Directions: The entries below are to be repeated exactly as they stand.
┌─ Exercise inputs
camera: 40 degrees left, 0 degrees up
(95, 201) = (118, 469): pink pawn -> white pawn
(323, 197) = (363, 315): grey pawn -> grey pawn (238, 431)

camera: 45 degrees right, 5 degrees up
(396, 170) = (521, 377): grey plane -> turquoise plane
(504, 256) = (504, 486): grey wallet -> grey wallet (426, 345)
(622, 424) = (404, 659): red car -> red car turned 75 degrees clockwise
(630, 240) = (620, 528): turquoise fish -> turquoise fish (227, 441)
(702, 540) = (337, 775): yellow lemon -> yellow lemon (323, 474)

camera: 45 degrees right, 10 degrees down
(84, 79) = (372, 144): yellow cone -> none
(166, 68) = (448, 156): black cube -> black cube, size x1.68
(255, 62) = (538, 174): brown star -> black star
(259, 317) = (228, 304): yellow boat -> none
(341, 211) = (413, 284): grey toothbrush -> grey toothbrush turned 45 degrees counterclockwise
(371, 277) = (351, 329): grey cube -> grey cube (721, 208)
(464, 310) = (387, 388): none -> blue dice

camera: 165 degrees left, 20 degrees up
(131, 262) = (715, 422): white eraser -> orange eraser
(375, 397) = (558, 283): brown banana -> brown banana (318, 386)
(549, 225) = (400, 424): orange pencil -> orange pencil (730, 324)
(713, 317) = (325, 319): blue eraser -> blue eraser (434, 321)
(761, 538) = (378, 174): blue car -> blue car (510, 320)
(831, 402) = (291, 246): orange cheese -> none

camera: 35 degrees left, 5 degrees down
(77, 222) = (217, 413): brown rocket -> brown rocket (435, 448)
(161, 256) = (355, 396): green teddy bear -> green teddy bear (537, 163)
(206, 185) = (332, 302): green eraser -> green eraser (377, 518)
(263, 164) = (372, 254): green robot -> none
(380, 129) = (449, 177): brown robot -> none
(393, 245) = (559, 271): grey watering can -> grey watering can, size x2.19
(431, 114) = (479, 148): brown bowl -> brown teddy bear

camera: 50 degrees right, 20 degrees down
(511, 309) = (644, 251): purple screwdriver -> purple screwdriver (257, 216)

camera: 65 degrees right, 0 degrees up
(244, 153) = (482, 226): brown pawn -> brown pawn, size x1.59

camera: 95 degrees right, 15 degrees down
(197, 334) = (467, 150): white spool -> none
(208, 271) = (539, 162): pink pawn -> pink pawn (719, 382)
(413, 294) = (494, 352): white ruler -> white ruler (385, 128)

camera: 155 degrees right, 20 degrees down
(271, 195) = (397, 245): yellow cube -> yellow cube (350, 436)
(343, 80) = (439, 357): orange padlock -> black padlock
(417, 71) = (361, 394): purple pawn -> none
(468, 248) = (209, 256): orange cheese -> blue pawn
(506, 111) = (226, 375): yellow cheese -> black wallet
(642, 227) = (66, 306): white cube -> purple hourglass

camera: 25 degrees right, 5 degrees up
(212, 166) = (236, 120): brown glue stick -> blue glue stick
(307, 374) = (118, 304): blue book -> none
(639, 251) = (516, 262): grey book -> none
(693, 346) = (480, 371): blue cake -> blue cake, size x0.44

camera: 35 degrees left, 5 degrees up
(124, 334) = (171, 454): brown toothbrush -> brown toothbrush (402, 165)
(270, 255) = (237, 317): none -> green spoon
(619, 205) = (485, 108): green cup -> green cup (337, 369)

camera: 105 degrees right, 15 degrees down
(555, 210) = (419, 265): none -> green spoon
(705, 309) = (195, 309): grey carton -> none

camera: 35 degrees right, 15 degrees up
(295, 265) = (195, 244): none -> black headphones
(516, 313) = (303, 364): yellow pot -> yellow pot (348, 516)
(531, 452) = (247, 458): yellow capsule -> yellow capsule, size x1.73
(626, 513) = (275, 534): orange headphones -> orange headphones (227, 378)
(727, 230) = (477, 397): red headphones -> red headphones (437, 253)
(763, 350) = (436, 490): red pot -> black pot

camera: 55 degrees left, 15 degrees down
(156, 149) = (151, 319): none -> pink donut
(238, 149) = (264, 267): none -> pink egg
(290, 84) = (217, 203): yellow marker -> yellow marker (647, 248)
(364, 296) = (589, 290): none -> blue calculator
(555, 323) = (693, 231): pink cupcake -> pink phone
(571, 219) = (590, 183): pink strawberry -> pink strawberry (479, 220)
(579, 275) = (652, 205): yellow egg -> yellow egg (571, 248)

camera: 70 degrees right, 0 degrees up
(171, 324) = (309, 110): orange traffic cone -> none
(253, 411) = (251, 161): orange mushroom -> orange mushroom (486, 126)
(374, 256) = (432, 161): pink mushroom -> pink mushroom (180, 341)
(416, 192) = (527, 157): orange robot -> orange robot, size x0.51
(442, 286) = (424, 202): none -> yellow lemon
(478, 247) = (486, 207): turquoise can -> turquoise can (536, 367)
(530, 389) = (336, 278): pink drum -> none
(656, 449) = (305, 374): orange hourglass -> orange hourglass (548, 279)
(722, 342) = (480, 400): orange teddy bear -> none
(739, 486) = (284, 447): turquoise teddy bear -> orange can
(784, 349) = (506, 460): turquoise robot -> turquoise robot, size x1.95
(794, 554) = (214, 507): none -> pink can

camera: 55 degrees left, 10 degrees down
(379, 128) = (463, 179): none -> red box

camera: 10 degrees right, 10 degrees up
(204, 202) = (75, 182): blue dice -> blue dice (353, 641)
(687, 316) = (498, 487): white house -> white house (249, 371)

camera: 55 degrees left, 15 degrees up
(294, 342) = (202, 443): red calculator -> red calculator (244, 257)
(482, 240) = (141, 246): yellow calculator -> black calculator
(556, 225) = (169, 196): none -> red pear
└─
Task solution:
camera: 40 degrees left, 0 degrees up
(95, 201) = (118, 469): pink pawn -> white pawn
(323, 197) = (363, 315): grey pawn -> grey pawn (238, 431)

camera: 45 degrees right, 5 degrees up
(396, 170) = (521, 377): grey plane -> turquoise plane
(504, 256) = (504, 486): grey wallet -> grey wallet (426, 345)
(622, 424) = (404, 659): red car -> red car turned 75 degrees clockwise
(630, 240) = (620, 528): turquoise fish -> turquoise fish (227, 441)
(702, 540) = (337, 775): yellow lemon -> yellow lemon (323, 474)

camera: 45 degrees right, 10 degrees down
(84, 79) = (372, 144): yellow cone -> none
(166, 68) = (448, 156): black cube -> black cube, size x1.68
(255, 62) = (538, 174): brown star -> black star
(259, 317) = (228, 304): yellow boat -> none
(341, 211) = (413, 284): grey toothbrush -> grey toothbrush turned 45 degrees counterclockwise
(371, 277) = (351, 329): grey cube -> grey cube (721, 208)
(464, 310) = (387, 388): none -> blue dice

camera: 165 degrees left, 20 degrees up
(131, 262) = (715, 422): white eraser -> orange eraser
(375, 397) = (558, 283): brown banana -> brown banana (318, 386)
(549, 225) = (400, 424): orange pencil -> orange pencil (730, 324)
(713, 317) = (325, 319): blue eraser -> blue eraser (434, 321)
(761, 538) = (378, 174): blue car -> blue car (510, 320)
(831, 402) = (291, 246): orange cheese -> none

camera: 35 degrees left, 5 degrees down
(77, 222) = (217, 413): brown rocket -> brown rocket (435, 448)
(161, 256) = (355, 396): green teddy bear -> green teddy bear (537, 163)
(206, 185) = (332, 302): green eraser -> green eraser (377, 518)
(263, 164) = (372, 254): green robot -> none
(380, 129) = (449, 177): brown robot -> none
(393, 245) = (559, 271): grey watering can -> grey watering can, size x2.19
(431, 114) = (479, 148): brown bowl -> brown teddy bear

camera: 50 degrees right, 20 degrees down
(511, 309) = (644, 251): purple screwdriver -> purple screwdriver (257, 216)

camera: 65 degrees right, 0 degrees up
(244, 153) = (482, 226): brown pawn -> brown pawn, size x1.59

camera: 95 degrees right, 15 degrees down
(197, 334) = (467, 150): white spool -> none
(208, 271) = (539, 162): pink pawn -> pink pawn (719, 382)
(413, 294) = (494, 352): white ruler -> white ruler (385, 128)

camera: 155 degrees right, 20 degrees down
(271, 195) = (397, 245): yellow cube -> yellow cube (350, 436)
(343, 80) = (439, 357): orange padlock -> black padlock
(417, 71) = (361, 394): purple pawn -> none
(468, 248) = (209, 256): orange cheese -> blue pawn
(506, 111) = (226, 375): yellow cheese -> black wallet
(642, 227) = (66, 306): white cube -> purple hourglass

camera: 25 degrees right, 5 degrees up
(212, 166) = (236, 120): brown glue stick -> blue glue stick
(307, 374) = (118, 304): blue book -> none
(639, 251) = (516, 262): grey book -> none
(693, 346) = (480, 371): blue cake -> blue cake, size x0.44

camera: 35 degrees left, 5 degrees up
(124, 334) = (171, 454): brown toothbrush -> brown toothbrush (402, 165)
(270, 255) = (237, 317): none -> green spoon
(619, 205) = (485, 108): green cup -> green cup (337, 369)

camera: 105 degrees right, 15 degrees down
(555, 210) = (419, 265): none -> green spoon
(705, 309) = (195, 309): grey carton -> none

camera: 35 degrees right, 15 degrees up
(295, 265) = (195, 244): none -> black headphones
(516, 313) = (303, 364): yellow pot -> yellow pot (348, 516)
(531, 452) = (247, 458): yellow capsule -> yellow capsule, size x1.73
(626, 513) = (275, 534): orange headphones -> orange headphones (227, 378)
(727, 230) = (477, 397): red headphones -> red headphones (437, 253)
(763, 350) = (436, 490): red pot -> black pot

camera: 55 degrees left, 15 degrees down
(156, 149) = (151, 319): none -> pink donut
(238, 149) = (264, 267): none -> pink egg
(290, 84) = (217, 203): yellow marker -> yellow marker (647, 248)
(364, 296) = (589, 290): none -> blue calculator
(555, 323) = (693, 231): pink cupcake -> pink phone
(571, 219) = (590, 183): pink strawberry -> pink strawberry (479, 220)
(579, 275) = (652, 205): yellow egg -> yellow egg (571, 248)

camera: 70 degrees right, 0 degrees up
(171, 324) = (309, 110): orange traffic cone -> none
(253, 411) = (251, 161): orange mushroom -> orange mushroom (486, 126)
(374, 256) = (432, 161): pink mushroom -> pink mushroom (180, 341)
(416, 192) = (527, 157): orange robot -> orange robot, size x0.51
(442, 286) = (424, 202): none -> yellow lemon
(478, 247) = (486, 207): turquoise can -> turquoise can (536, 367)
(530, 389) = (336, 278): pink drum -> none
(656, 449) = (305, 374): orange hourglass -> orange hourglass (548, 279)
(722, 342) = (480, 400): orange teddy bear -> none
(739, 486) = (284, 447): turquoise teddy bear -> orange can
(784, 349) = (506, 460): turquoise robot -> turquoise robot, size x1.95
(794, 554) = (214, 507): none -> pink can

camera: 55 degrees left, 10 degrees down
(379, 128) = (463, 179): none -> red box

camera: 10 degrees right, 10 degrees up
(204, 202) = (75, 182): blue dice -> blue dice (353, 641)
(687, 316) = (498, 487): white house -> white house (249, 371)

camera: 55 degrees left, 15 degrees up
(294, 342) = (202, 443): red calculator -> red calculator (244, 257)
(482, 240) = (141, 246): yellow calculator -> black calculator
(556, 225) = (169, 196): none -> red pear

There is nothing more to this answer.